▸ **Material for this exercise**
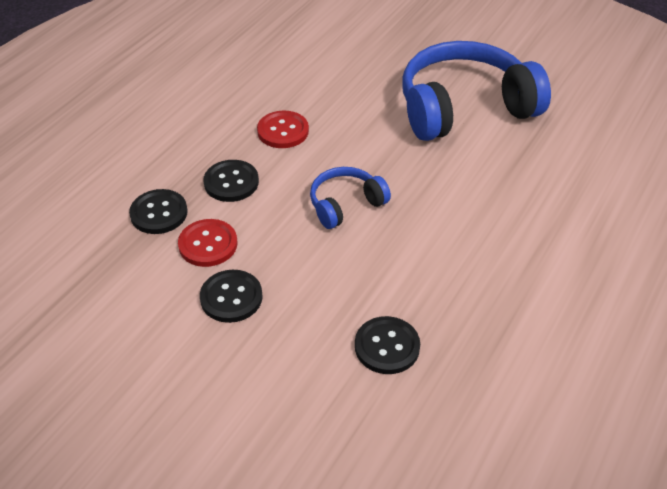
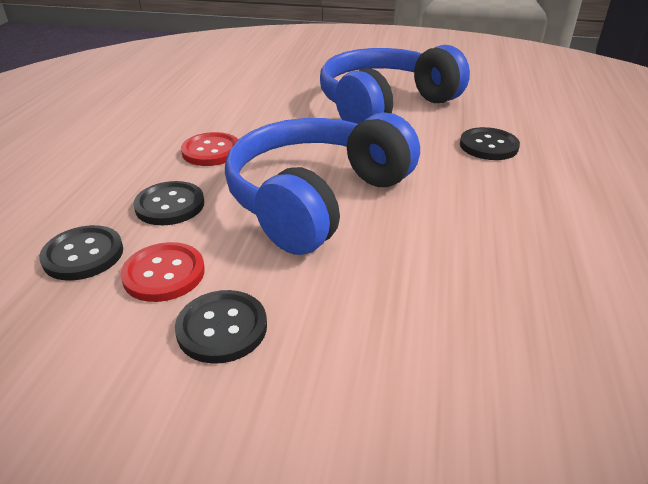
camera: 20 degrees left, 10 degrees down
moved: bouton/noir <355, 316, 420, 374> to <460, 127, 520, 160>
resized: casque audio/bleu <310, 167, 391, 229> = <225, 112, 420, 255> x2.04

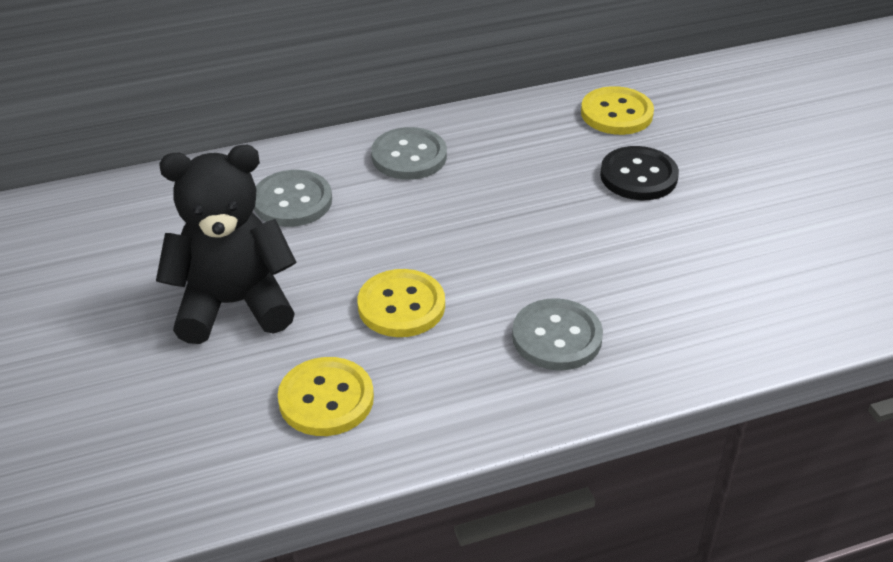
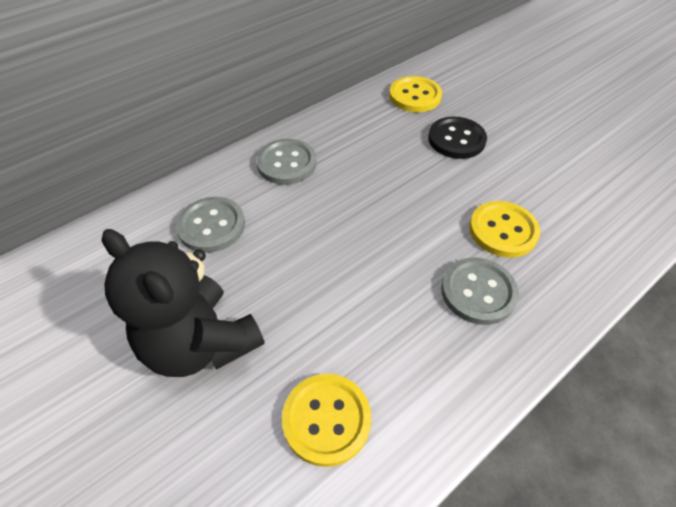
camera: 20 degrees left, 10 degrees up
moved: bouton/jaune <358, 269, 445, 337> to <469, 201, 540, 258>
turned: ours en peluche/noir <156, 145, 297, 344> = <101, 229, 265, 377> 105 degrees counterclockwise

...

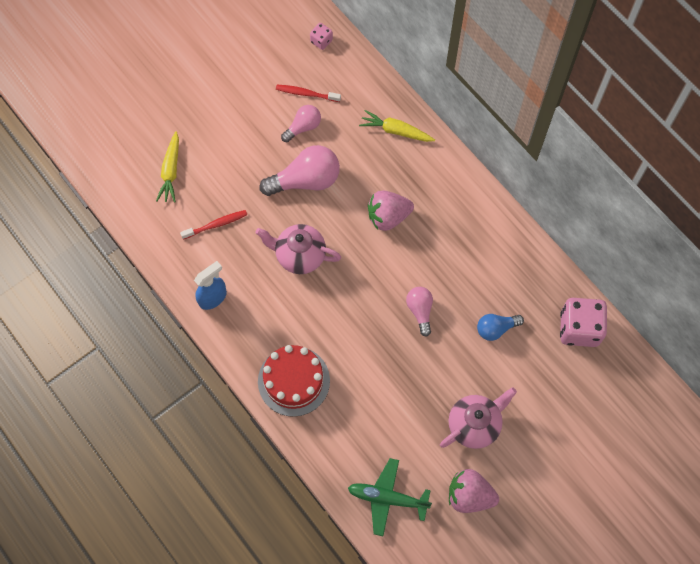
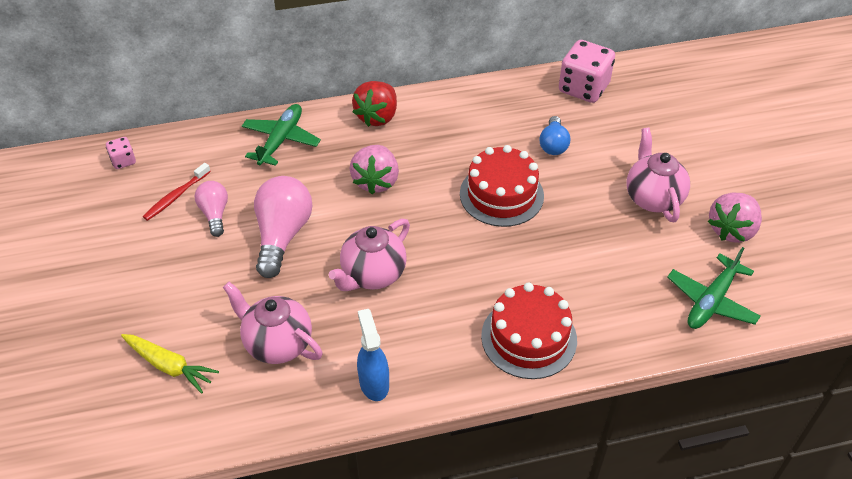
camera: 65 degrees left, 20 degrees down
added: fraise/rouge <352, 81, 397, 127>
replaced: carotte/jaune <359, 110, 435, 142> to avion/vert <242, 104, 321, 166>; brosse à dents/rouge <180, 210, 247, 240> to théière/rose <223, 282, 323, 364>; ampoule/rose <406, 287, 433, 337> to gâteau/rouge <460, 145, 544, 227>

---

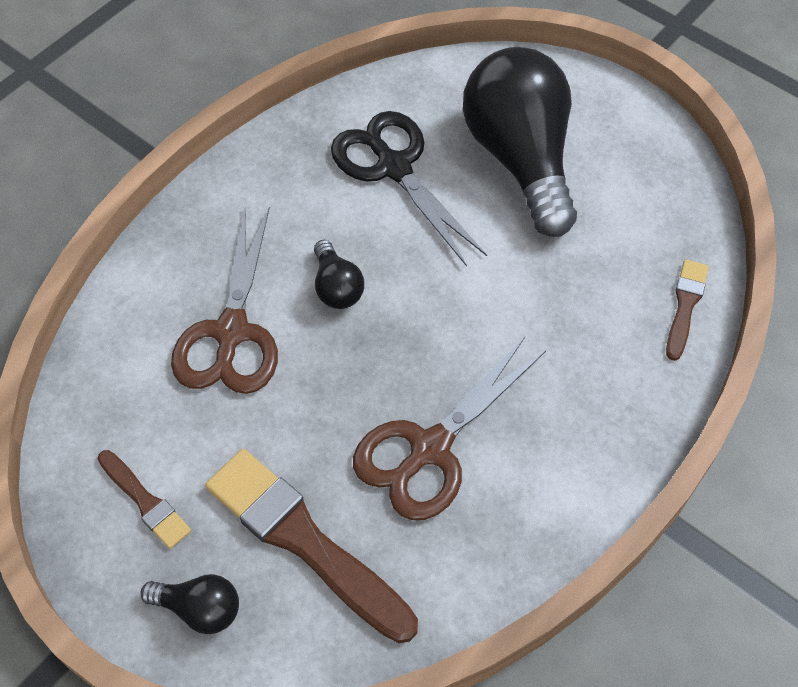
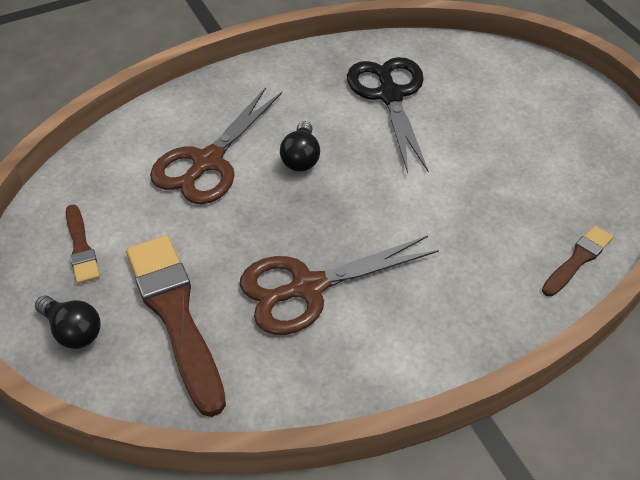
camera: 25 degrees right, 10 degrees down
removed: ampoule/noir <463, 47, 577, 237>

▸ **Problem description**
Starting with the line above that holds "camera: 20 degrees left, 10 degrees down", restate each line word for word up to and including the line that holds "turned: ours en". Drop the pictures.

▸ **Output for this exercise**
camera: 20 degrees left, 10 degrees down
moved: bouton/noir <355, 316, 420, 374> to <460, 127, 520, 160>
resized: casque audio/bleu <310, 167, 391, 229> = <225, 112, 420, 255> x2.04

camera: 20 degrees left, 10 degrees up
moved: bouton/jaune <358, 269, 445, 337> to <469, 201, 540, 258>
turned: ours en peluche/noir <156, 145, 297, 344> = <101, 229, 265, 377> 105 degrees counterclockwise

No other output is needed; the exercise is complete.